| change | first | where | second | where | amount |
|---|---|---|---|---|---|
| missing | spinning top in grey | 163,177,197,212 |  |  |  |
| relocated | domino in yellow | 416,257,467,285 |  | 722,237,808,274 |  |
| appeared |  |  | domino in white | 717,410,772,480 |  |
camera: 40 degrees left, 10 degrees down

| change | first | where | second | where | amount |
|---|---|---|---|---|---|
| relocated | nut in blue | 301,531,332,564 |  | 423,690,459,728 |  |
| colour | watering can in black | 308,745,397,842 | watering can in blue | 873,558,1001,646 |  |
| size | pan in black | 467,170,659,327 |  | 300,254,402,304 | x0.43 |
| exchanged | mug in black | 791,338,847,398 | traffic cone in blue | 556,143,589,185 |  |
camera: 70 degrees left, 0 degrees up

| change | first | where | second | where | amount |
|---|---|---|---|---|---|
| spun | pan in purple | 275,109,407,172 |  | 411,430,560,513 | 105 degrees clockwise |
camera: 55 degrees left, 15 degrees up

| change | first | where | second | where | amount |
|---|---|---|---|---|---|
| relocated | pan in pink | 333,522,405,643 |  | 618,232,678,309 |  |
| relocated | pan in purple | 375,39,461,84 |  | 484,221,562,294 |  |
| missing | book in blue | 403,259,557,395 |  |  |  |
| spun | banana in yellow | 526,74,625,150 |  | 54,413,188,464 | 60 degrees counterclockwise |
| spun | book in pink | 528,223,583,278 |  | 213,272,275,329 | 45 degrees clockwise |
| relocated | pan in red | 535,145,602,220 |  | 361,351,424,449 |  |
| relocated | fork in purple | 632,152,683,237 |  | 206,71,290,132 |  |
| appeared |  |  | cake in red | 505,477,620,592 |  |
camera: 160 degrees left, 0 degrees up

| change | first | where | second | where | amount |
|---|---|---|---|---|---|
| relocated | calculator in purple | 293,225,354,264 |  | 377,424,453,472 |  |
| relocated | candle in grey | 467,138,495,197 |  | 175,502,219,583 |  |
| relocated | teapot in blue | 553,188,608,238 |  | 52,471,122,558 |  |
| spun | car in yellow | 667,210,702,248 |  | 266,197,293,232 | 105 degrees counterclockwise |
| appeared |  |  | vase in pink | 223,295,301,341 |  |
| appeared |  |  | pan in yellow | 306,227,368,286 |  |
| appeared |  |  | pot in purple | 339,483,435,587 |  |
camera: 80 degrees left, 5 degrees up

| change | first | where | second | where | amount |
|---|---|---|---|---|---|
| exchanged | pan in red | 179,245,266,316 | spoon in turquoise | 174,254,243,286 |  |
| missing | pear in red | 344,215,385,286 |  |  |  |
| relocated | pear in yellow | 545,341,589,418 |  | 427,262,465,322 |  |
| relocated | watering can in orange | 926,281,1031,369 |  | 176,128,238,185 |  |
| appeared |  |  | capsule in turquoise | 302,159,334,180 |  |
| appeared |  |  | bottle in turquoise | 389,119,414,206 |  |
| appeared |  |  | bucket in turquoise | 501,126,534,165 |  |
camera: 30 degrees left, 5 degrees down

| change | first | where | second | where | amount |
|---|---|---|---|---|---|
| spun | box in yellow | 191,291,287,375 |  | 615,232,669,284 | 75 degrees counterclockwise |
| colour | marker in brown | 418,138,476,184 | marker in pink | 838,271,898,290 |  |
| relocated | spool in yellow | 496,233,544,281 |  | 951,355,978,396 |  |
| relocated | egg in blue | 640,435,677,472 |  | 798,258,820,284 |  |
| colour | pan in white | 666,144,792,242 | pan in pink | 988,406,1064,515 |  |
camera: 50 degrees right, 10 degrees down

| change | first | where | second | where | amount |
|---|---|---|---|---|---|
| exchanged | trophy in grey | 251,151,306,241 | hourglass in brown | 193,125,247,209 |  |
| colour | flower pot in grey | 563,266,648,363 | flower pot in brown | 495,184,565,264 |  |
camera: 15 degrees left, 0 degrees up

→ What the task asks
Nothing is to be altered; retype each entry exactly.

→ Exercise answer
| change | first | where | second | where | amount |
|---|---|---|---|---|---|
| missing | spinning top in grey | 163,177,197,212 |  |  |  |
| relocated | domino in yellow | 416,257,467,285 |  | 722,237,808,274 |  |
| appeared |  |  | domino in white | 717,410,772,480 |  |
camera: 40 degrees left, 10 degrees down

| change | first | where | second | where | amount |
|---|---|---|---|---|---|
| relocated | nut in blue | 301,531,332,564 |  | 423,690,459,728 |  |
| colour | watering can in black | 308,745,397,842 | watering can in blue | 873,558,1001,646 |  |
| size | pan in black | 467,170,659,327 |  | 300,254,402,304 | x0.43 |
| exchanged | mug in black | 791,338,847,398 | traffic cone in blue | 556,143,589,185 |  |
camera: 70 degrees left, 0 degrees up

| change | first | where | second | where | amount |
|---|---|---|---|---|---|
| spun | pan in purple | 275,109,407,172 |  | 411,430,560,513 | 105 degrees clockwise |
camera: 55 degrees left, 15 degrees up

| change | first | where | second | where | amount |
|---|---|---|---|---|---|
| relocated | pan in pink | 333,522,405,643 |  | 618,232,678,309 |  |
| relocated | pan in purple | 375,39,461,84 |  | 484,221,562,294 |  |
| missing | book in blue | 403,259,557,395 |  |  |  |
| spun | banana in yellow | 526,74,625,150 |  | 54,413,188,464 | 60 degrees counterclockwise |
| spun | book in pink | 528,223,583,278 |  | 213,272,275,329 | 45 degrees clockwise |
| relocated | pan in red | 535,145,602,220 |  | 361,351,424,449 |  |
| relocated | fork in purple | 632,152,683,237 |  | 206,71,290,132 |  |
| appeared |  |  | cake in red | 505,477,620,592 |  |
camera: 160 degrees left, 0 degrees up

| change | first | where | second | where | amount |
|---|---|---|---|---|---|
| relocated | calculator in purple | 293,225,354,264 |  | 377,424,453,472 |  |
| relocated | candle in grey | 467,138,495,197 |  | 175,502,219,583 |  |
| relocated | teapot in blue | 553,188,608,238 |  | 52,471,122,558 |  |
| spun | car in yellow | 667,210,702,248 |  | 266,197,293,232 | 105 degrees counterclockwise |
| appeared |  |  | vase in pink | 223,295,301,341 |  |
| appeared |  |  | pan in yellow | 306,227,368,286 |  |
| appeared |  |  | pot in purple | 339,483,435,587 |  |
camera: 80 degrees left, 5 degrees up

| change | first | where | second | where | amount |
|---|---|---|---|---|---|
| exchanged | pan in red | 179,245,266,316 | spoon in turquoise | 174,254,243,286 |  |
| missing | pear in red | 344,215,385,286 |  |  |  |
| relocated | pear in yellow | 545,341,589,418 |  | 427,262,465,322 |  |
| relocated | watering can in orange | 926,281,1031,369 |  | 176,128,238,185 |  |
| appeared |  |  | capsule in turquoise | 302,159,334,180 |  |
| appeared |  |  | bottle in turquoise | 389,119,414,206 |  |
| appeared |  |  | bucket in turquoise | 501,126,534,165 |  |
camera: 30 degrees left, 5 degrees down

| change | first | where | second | where | amount |
|---|---|---|---|---|---|
| spun | box in yellow | 191,291,287,375 |  | 615,232,669,284 | 75 degrees counterclockwise |
| colour | marker in brown | 418,138,476,184 | marker in pink | 838,271,898,290 |  |
| relocated | spool in yellow | 496,233,544,281 |  | 951,355,978,396 |  |
| relocated | egg in blue | 640,435,677,472 |  | 798,258,820,284 |  |
| colour | pan in white | 666,144,792,242 | pan in pink | 988,406,1064,515 |  |
camera: 50 degrees right, 10 degrees down

| change | first | where | second | where | amount |
|---|---|---|---|---|---|
| exchanged | trophy in grey | 251,151,306,241 | hourglass in brown | 193,125,247,209 |  |
| colour | flower pot in grey | 563,266,648,363 | flower pot in brown | 495,184,565,264 |  |
camera: 15 degrees left, 0 degrees up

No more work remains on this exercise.